_Task inputs_
# # # # # # #
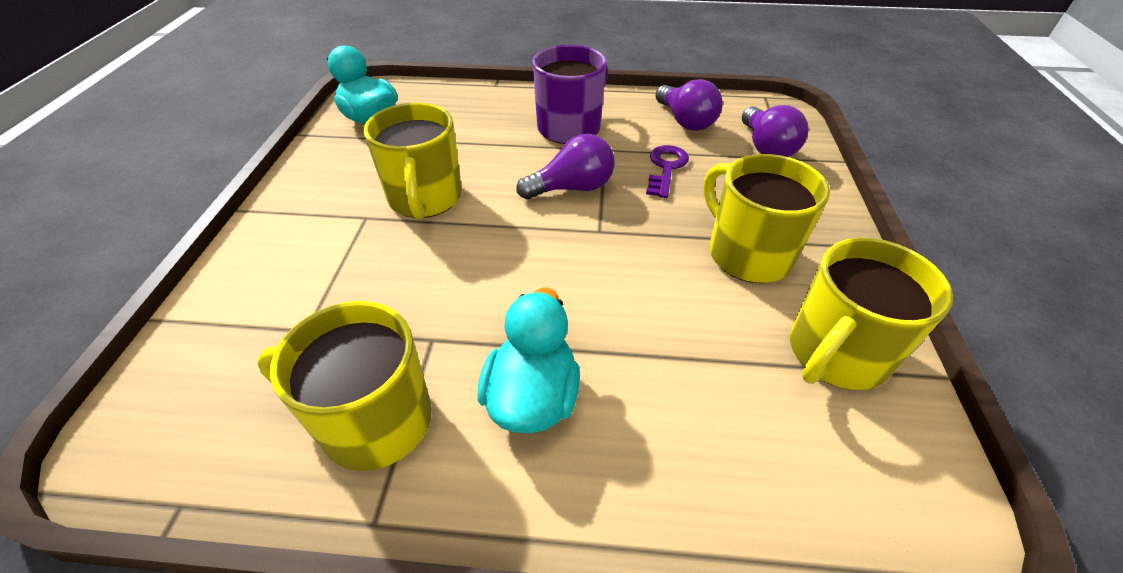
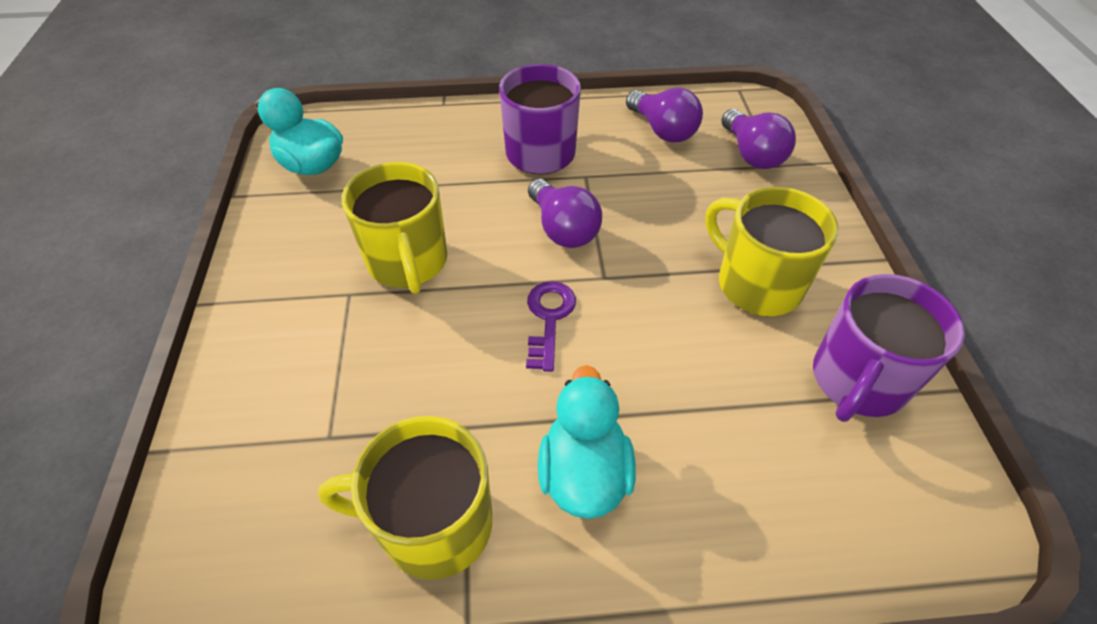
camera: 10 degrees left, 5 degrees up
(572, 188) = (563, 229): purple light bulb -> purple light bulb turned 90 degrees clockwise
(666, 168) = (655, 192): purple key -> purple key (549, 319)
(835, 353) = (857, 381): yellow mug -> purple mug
# # # # # # #
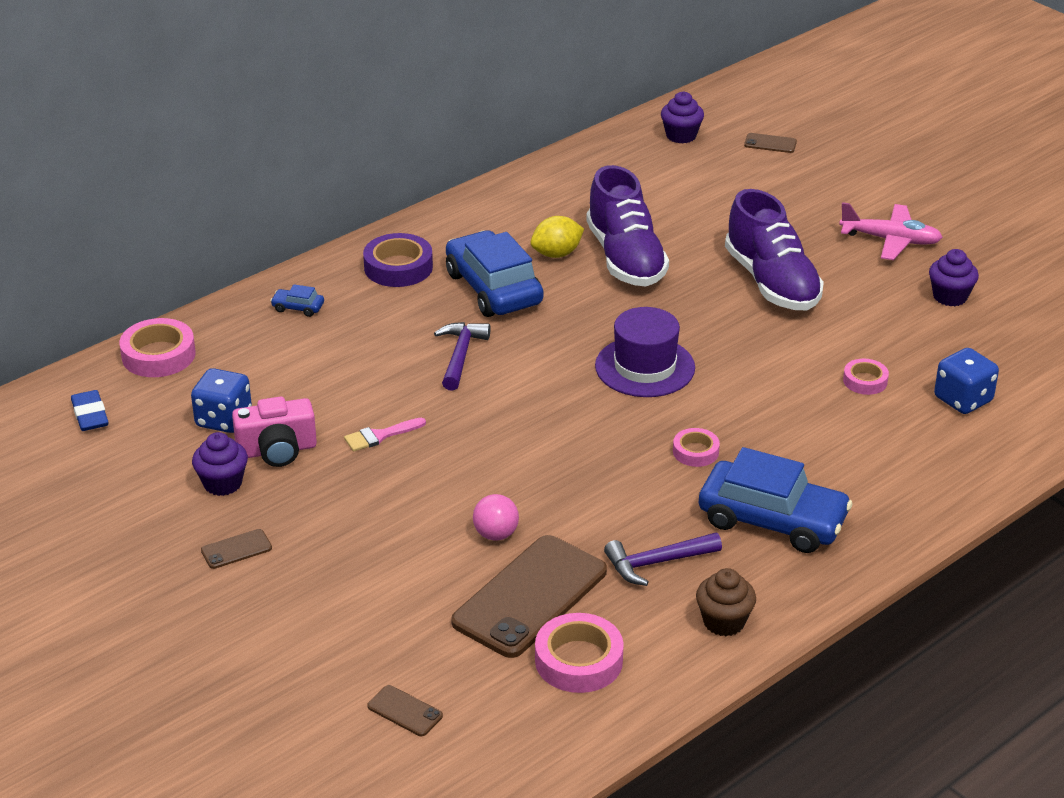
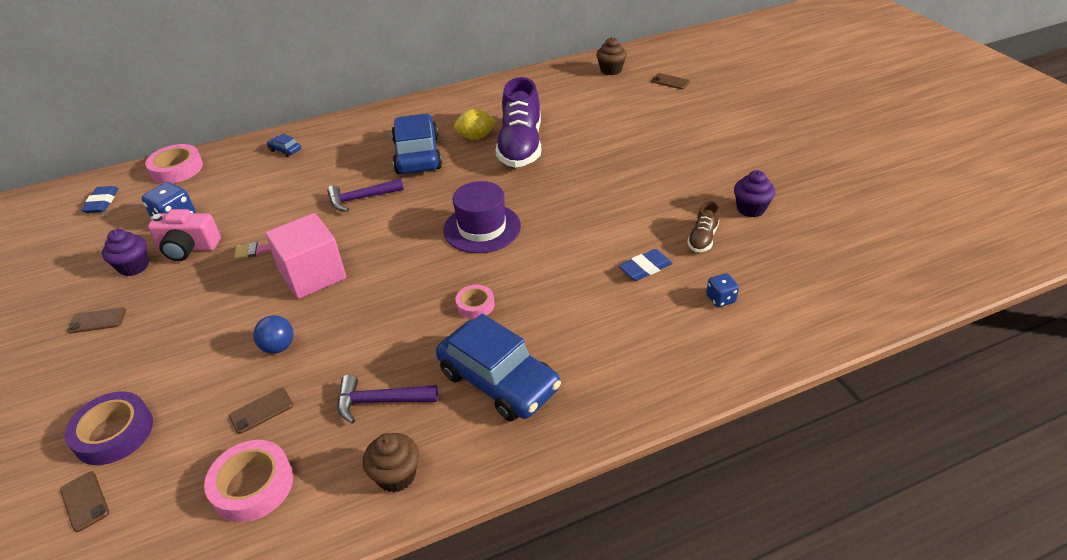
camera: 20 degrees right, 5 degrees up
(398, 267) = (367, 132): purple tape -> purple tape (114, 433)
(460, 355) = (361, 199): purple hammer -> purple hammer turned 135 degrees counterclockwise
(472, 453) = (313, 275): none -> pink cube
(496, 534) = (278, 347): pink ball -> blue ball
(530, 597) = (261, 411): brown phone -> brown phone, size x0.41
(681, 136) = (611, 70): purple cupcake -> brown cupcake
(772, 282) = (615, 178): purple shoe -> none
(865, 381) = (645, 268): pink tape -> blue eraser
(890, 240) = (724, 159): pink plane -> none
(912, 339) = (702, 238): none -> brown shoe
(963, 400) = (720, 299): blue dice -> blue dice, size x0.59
# # # # # # #
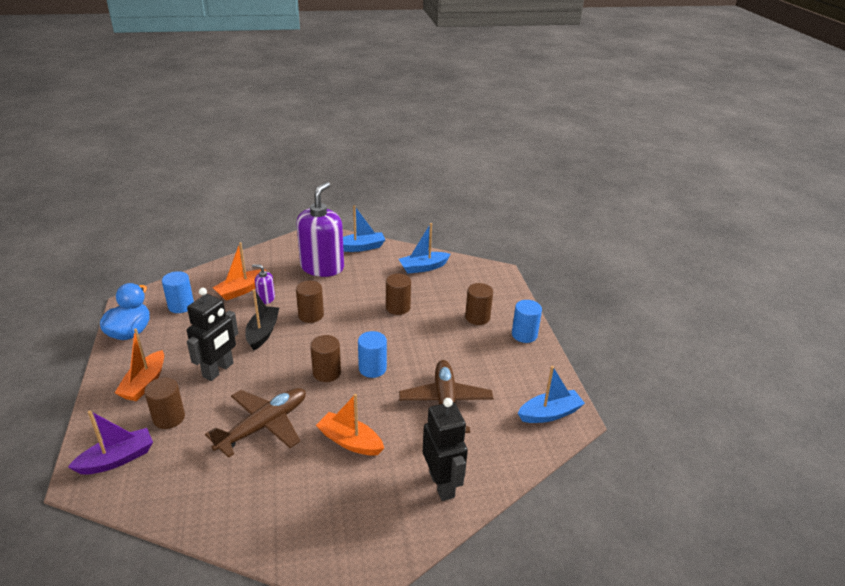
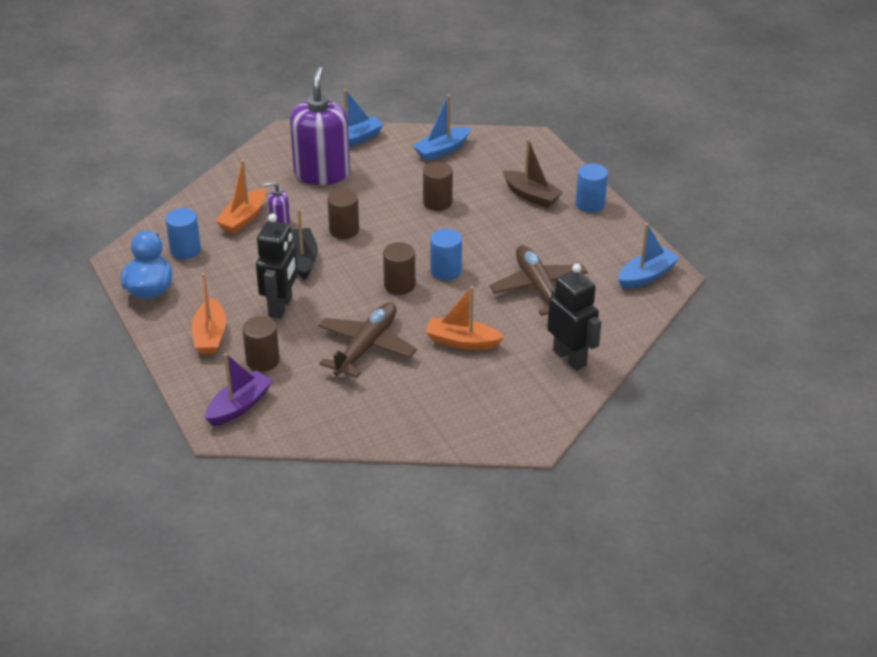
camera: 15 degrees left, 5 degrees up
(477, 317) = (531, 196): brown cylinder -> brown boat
# # # # # # #
_Work instructions_
Will you return exactly the lines above from the one with "(772, 282) = (615, 178): purple shoe -> none" down to the one with "(963, 400) = (720, 299): blue", counting both as part of the range?

_Response box_
(772, 282) = (615, 178): purple shoe -> none
(865, 381) = (645, 268): pink tape -> blue eraser
(890, 240) = (724, 159): pink plane -> none
(912, 339) = (702, 238): none -> brown shoe
(963, 400) = (720, 299): blue dice -> blue dice, size x0.59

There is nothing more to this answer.